RECORDS FOR THIS EXERCISE:
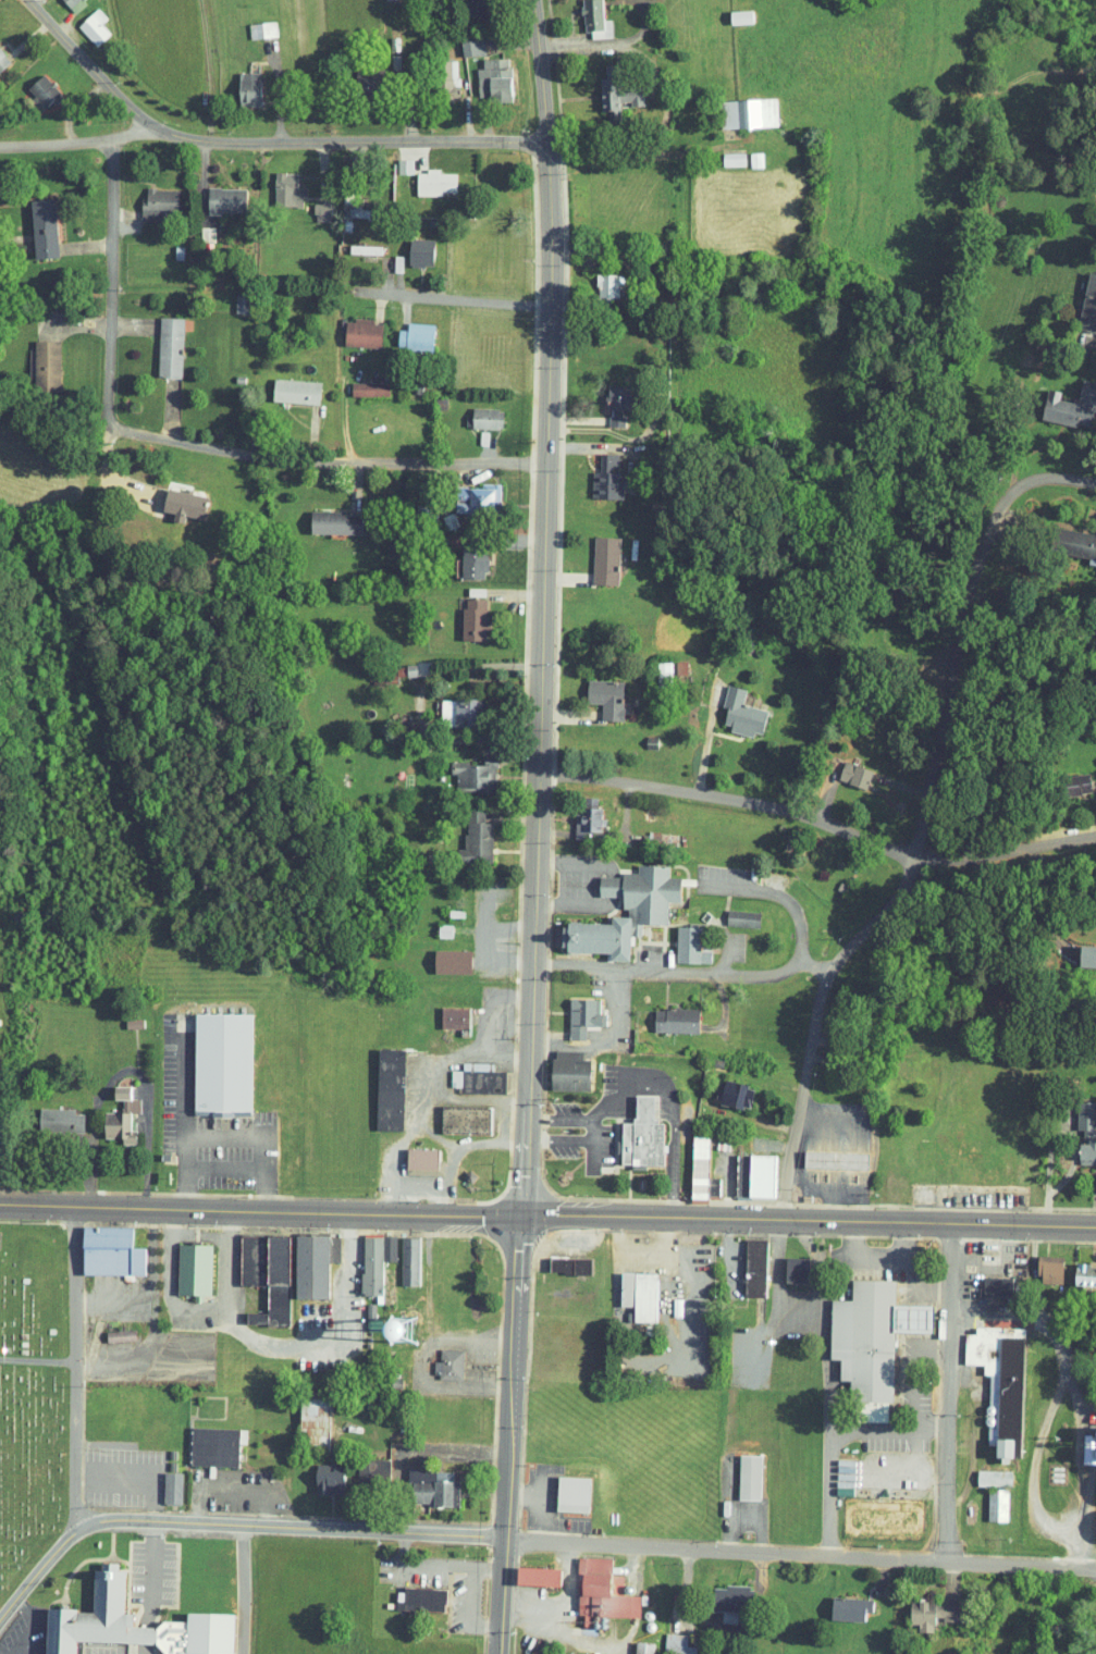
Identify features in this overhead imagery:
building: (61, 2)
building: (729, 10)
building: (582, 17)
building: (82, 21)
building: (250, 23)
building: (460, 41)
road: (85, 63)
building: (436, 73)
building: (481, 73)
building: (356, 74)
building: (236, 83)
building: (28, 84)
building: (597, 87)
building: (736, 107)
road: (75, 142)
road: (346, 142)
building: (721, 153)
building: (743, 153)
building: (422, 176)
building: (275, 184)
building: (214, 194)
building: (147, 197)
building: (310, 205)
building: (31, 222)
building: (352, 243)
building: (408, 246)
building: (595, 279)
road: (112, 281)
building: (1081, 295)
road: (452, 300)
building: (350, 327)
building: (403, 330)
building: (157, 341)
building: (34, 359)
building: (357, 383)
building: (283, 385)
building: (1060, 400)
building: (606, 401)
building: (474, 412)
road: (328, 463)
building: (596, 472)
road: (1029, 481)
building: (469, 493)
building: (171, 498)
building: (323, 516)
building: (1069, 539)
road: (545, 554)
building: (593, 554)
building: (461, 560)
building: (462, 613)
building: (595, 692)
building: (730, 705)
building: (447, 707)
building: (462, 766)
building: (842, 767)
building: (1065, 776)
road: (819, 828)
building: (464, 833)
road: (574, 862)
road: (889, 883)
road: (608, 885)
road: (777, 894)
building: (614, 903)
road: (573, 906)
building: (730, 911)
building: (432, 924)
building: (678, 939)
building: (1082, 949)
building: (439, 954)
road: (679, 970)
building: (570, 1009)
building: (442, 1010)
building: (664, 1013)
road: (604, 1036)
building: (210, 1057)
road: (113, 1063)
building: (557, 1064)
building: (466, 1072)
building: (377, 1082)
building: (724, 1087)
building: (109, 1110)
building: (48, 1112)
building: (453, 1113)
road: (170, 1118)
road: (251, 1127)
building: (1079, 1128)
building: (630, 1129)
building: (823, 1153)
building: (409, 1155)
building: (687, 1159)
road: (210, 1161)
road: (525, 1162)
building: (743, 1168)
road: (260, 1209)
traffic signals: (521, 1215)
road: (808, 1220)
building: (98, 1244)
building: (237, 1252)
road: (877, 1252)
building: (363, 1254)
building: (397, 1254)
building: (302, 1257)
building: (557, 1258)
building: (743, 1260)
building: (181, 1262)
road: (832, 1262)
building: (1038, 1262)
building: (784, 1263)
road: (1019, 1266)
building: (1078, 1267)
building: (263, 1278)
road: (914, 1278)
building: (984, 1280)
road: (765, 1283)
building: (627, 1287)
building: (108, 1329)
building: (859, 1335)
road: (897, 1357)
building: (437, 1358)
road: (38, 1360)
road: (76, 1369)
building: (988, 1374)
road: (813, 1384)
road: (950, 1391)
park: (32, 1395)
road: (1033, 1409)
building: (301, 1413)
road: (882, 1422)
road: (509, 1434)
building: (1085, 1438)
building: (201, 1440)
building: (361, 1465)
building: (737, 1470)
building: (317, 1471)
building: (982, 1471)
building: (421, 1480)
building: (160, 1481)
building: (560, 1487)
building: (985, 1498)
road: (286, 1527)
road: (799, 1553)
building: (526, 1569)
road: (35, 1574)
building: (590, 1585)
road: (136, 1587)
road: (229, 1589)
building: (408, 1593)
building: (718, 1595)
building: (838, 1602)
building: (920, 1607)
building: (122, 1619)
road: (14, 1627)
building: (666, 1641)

INSTRUCTIONS FOR THE TASK:
The response must restate each line of the material above exactly and contain no images.

OUTPUT OF THE TASK:
Identify features in this overhead imagery:
building: (61, 2)
building: (729, 10)
building: (582, 17)
building: (82, 21)
building: (250, 23)
building: (460, 41)
road: (85, 63)
building: (436, 73)
building: (481, 73)
building: (356, 74)
building: (236, 83)
building: (28, 84)
building: (597, 87)
building: (736, 107)
road: (75, 142)
road: (346, 142)
building: (721, 153)
building: (743, 153)
building: (422, 176)
building: (275, 184)
building: (214, 194)
building: (147, 197)
building: (310, 205)
building: (31, 222)
building: (352, 243)
building: (408, 246)
building: (595, 279)
road: (112, 281)
building: (1081, 295)
road: (452, 300)
building: (350, 327)
building: (403, 330)
building: (157, 341)
building: (34, 359)
building: (357, 383)
building: (283, 385)
building: (1060, 400)
building: (606, 401)
building: (474, 412)
road: (328, 463)
building: (596, 472)
road: (1029, 481)
building: (469, 493)
building: (171, 498)
building: (323, 516)
building: (1069, 539)
road: (545, 554)
building: (593, 554)
building: (461, 560)
building: (462, 613)
building: (595, 692)
building: (730, 705)
building: (447, 707)
building: (462, 766)
building: (842, 767)
building: (1065, 776)
road: (819, 828)
building: (464, 833)
road: (574, 862)
road: (889, 883)
road: (608, 885)
road: (777, 894)
building: (614, 903)
road: (573, 906)
building: (730, 911)
building: (432, 924)
building: (678, 939)
building: (1082, 949)
building: (439, 954)
road: (679, 970)
building: (570, 1009)
building: (442, 1010)
building: (664, 1013)
road: (604, 1036)
building: (210, 1057)
road: (113, 1063)
building: (557, 1064)
building: (466, 1072)
building: (377, 1082)
building: (724, 1087)
building: (109, 1110)
building: (48, 1112)
building: (453, 1113)
road: (170, 1118)
road: (251, 1127)
building: (1079, 1128)
building: (630, 1129)
building: (823, 1153)
building: (409, 1155)
building: (687, 1159)
road: (210, 1161)
road: (525, 1162)
building: (743, 1168)
road: (260, 1209)
traffic signals: (521, 1215)
road: (808, 1220)
building: (98, 1244)
building: (237, 1252)
road: (877, 1252)
building: (363, 1254)
building: (397, 1254)
building: (302, 1257)
building: (557, 1258)
building: (743, 1260)
building: (181, 1262)
road: (832, 1262)
building: (1038, 1262)
building: (784, 1263)
road: (1019, 1266)
building: (1078, 1267)
building: (263, 1278)
road: (914, 1278)
building: (984, 1280)
road: (765, 1283)
building: (627, 1287)
building: (108, 1329)
building: (859, 1335)
road: (897, 1357)
building: (437, 1358)
road: (38, 1360)
road: (76, 1369)
building: (988, 1374)
road: (813, 1384)
road: (950, 1391)
park: (32, 1395)
road: (1033, 1409)
building: (301, 1413)
road: (882, 1422)
road: (509, 1434)
building: (1085, 1438)
building: (201, 1440)
building: (361, 1465)
building: (737, 1470)
building: (317, 1471)
building: (982, 1471)
building: (421, 1480)
building: (160, 1481)
building: (560, 1487)
building: (985, 1498)
road: (286, 1527)
road: (799, 1553)
building: (526, 1569)
road: (35, 1574)
building: (590, 1585)
road: (136, 1587)
road: (229, 1589)
building: (408, 1593)
building: (718, 1595)
building: (838, 1602)
building: (920, 1607)
building: (122, 1619)
road: (14, 1627)
building: (666, 1641)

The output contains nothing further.